===== Data shown

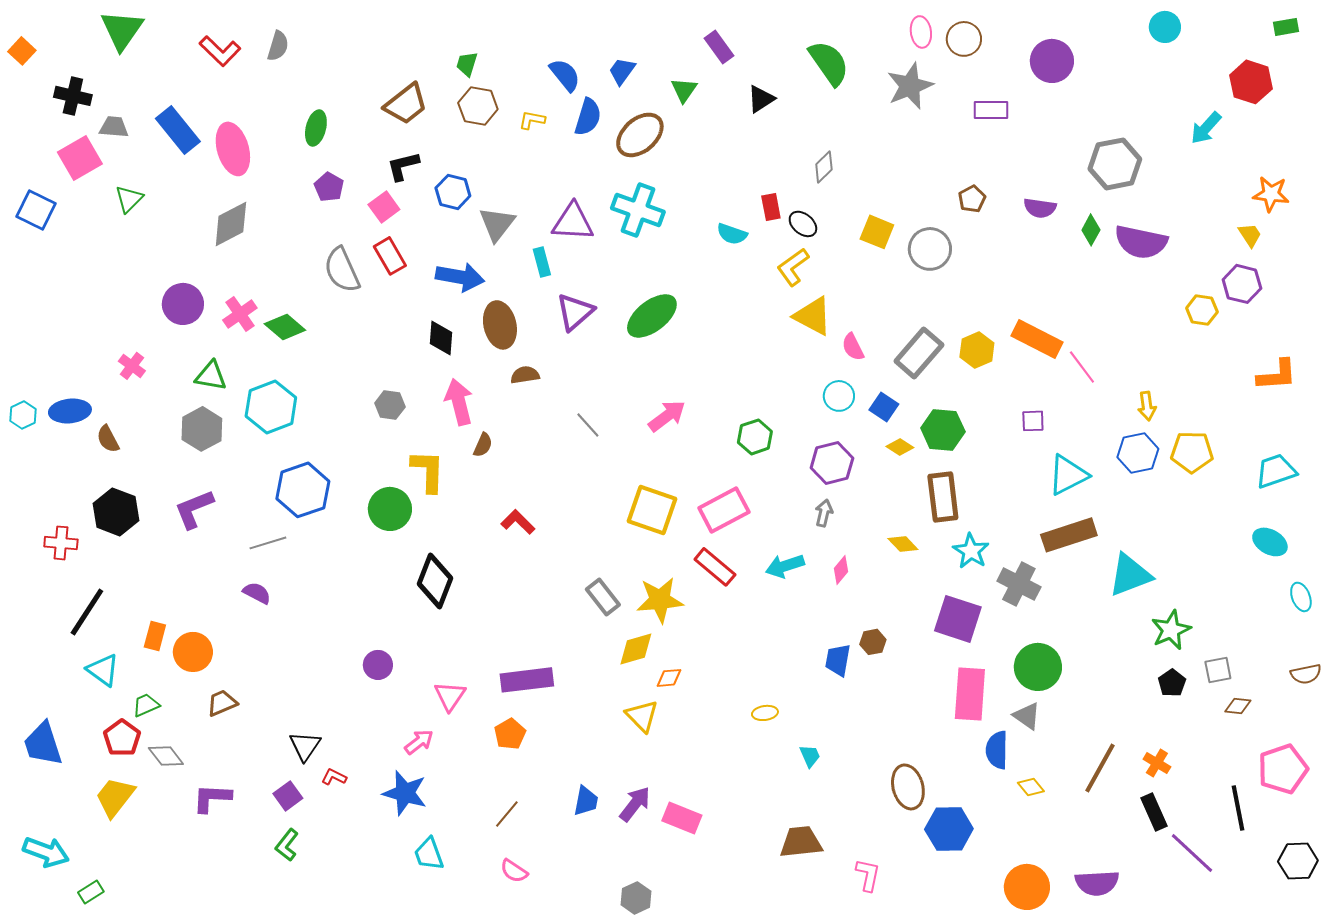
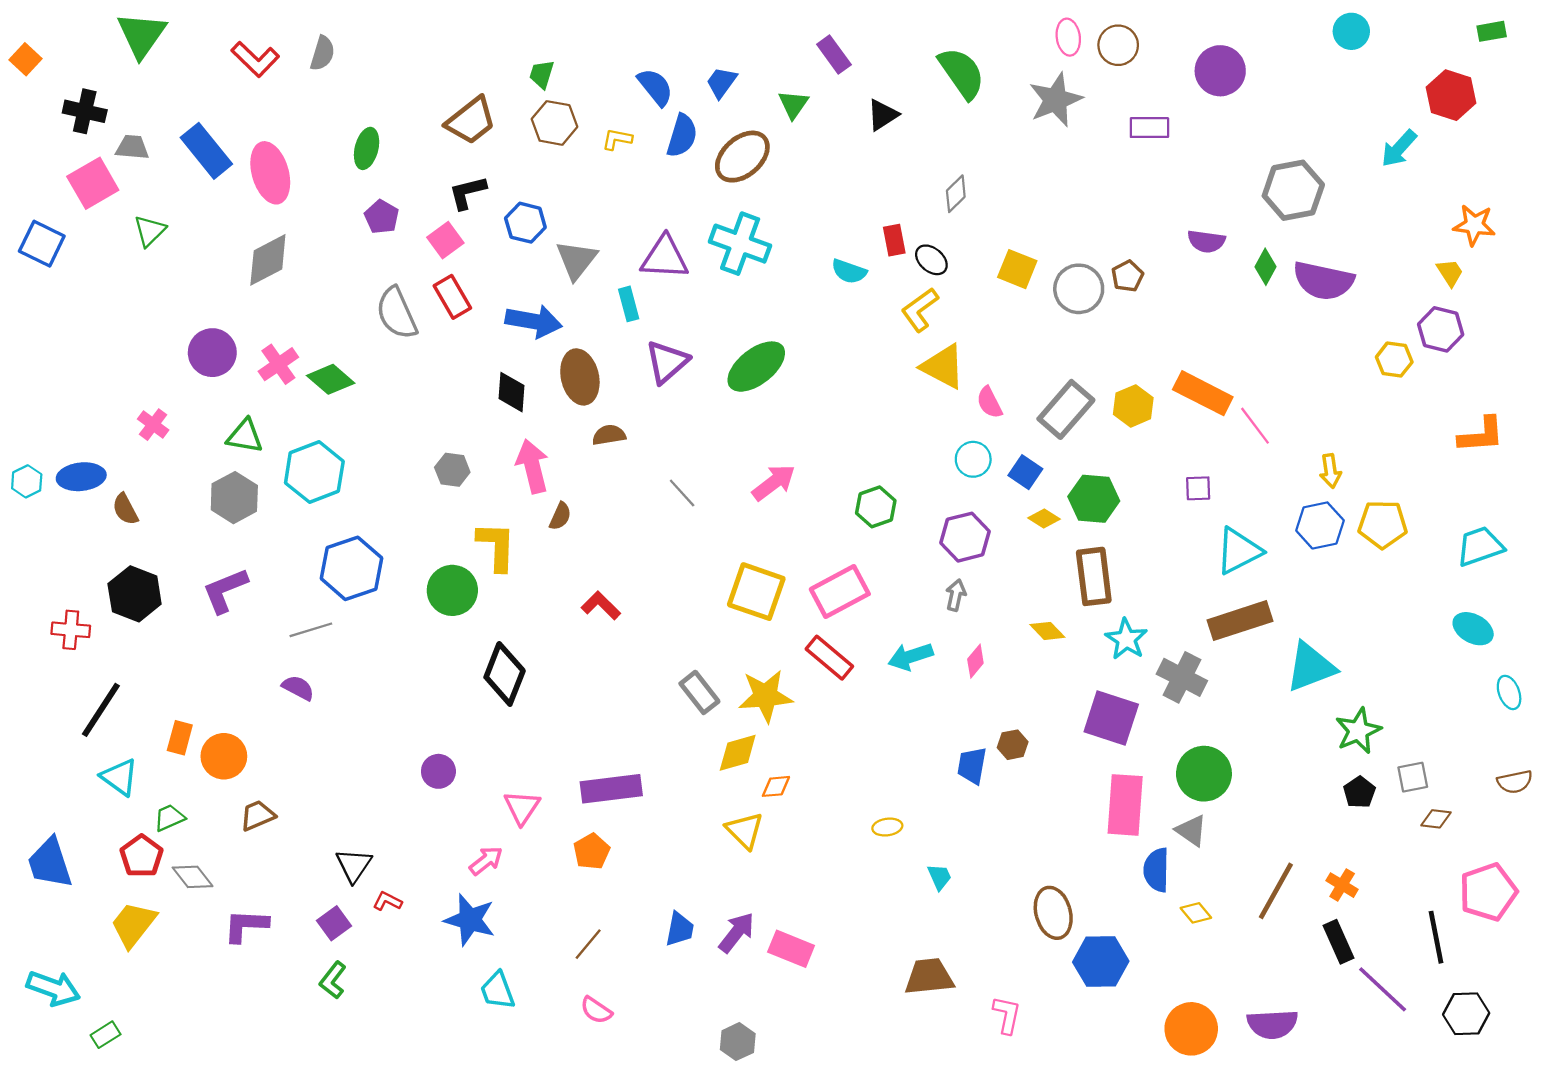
brown pentagon: (972, 199) -> (1127, 276), moved
black hexagon: (1298, 861) -> (1466, 1014), moved

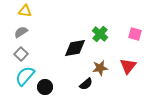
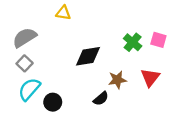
yellow triangle: (25, 11) -> (63, 13), moved
gray semicircle: (21, 32) -> (25, 38), size x1.5
green cross: (100, 34) -> (133, 42), moved

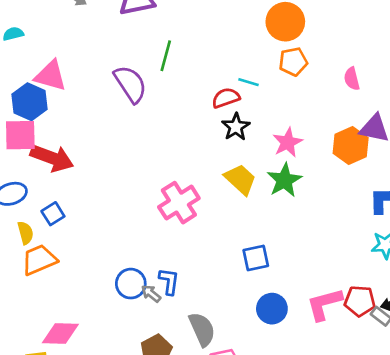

==========

**Task brief**
Among the lines above, which hold the word "moved"? Report each one.

**Answer to the exercise**
brown pentagon: (972, 199) -> (1127, 276), moved
black hexagon: (1298, 861) -> (1466, 1014), moved
yellow triangle: (25, 11) -> (63, 13), moved
green cross: (100, 34) -> (133, 42), moved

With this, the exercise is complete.